> **TASK BRIEF**
Begin at the line with "(617, 139) = (545, 146): pink" and write out every line after it, exactly, through the last line below, adding nothing.

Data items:
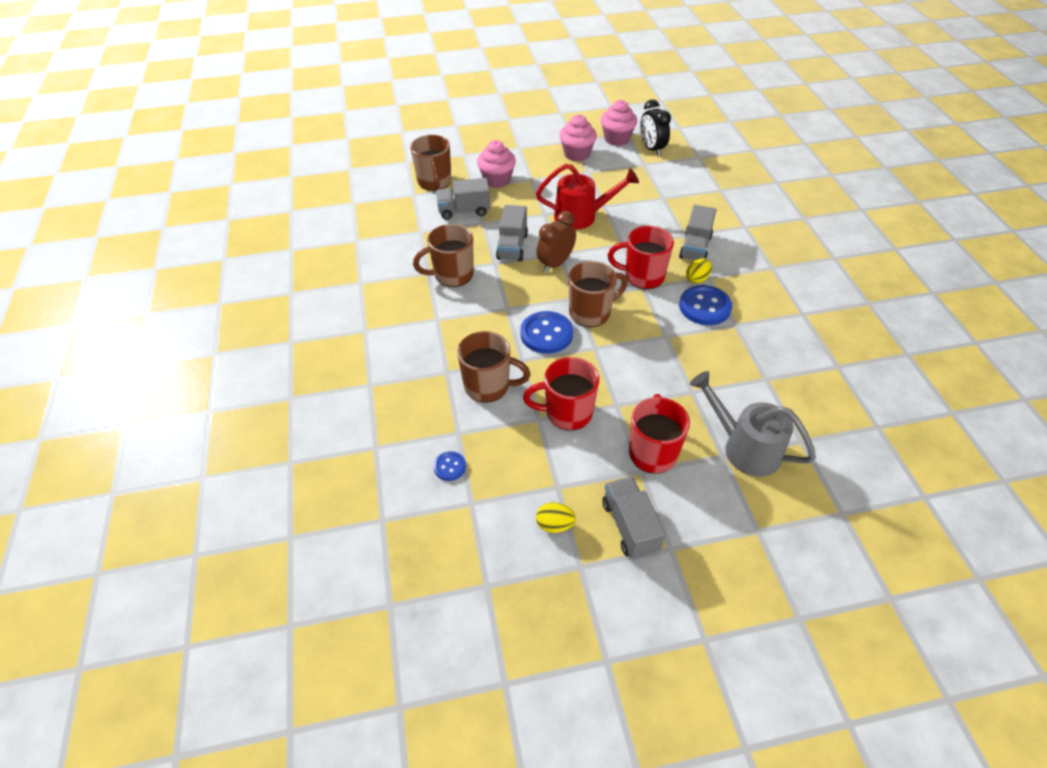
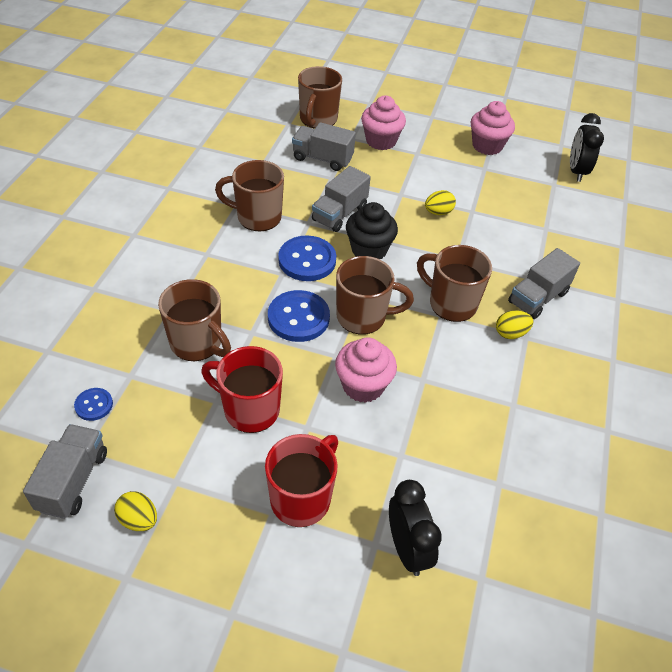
camera: 25 degrees right, 0 degrees up
(555, 264) = (369, 250): brown clock -> black cupcake
(582, 216) = (438, 212): red watering can -> yellow egg
(617, 139) = (545, 146): pink cupcake -> pink cupcake (363, 385)
(630, 526) = (210, 565): grey truck -> grey truck (73, 481)
(642, 276) = (451, 303): red mug -> brown mug
(704, 307) = (494, 368): blue button -> blue button (307, 260)
(744, 447) = (407, 548): grey watering can -> black clock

> **EXERCISE SOLUTION**
(617, 139) = (545, 146): pink cupcake -> pink cupcake (363, 385)
(630, 526) = (210, 565): grey truck -> grey truck (73, 481)
(642, 276) = (451, 303): red mug -> brown mug
(704, 307) = (494, 368): blue button -> blue button (307, 260)
(744, 447) = (407, 548): grey watering can -> black clock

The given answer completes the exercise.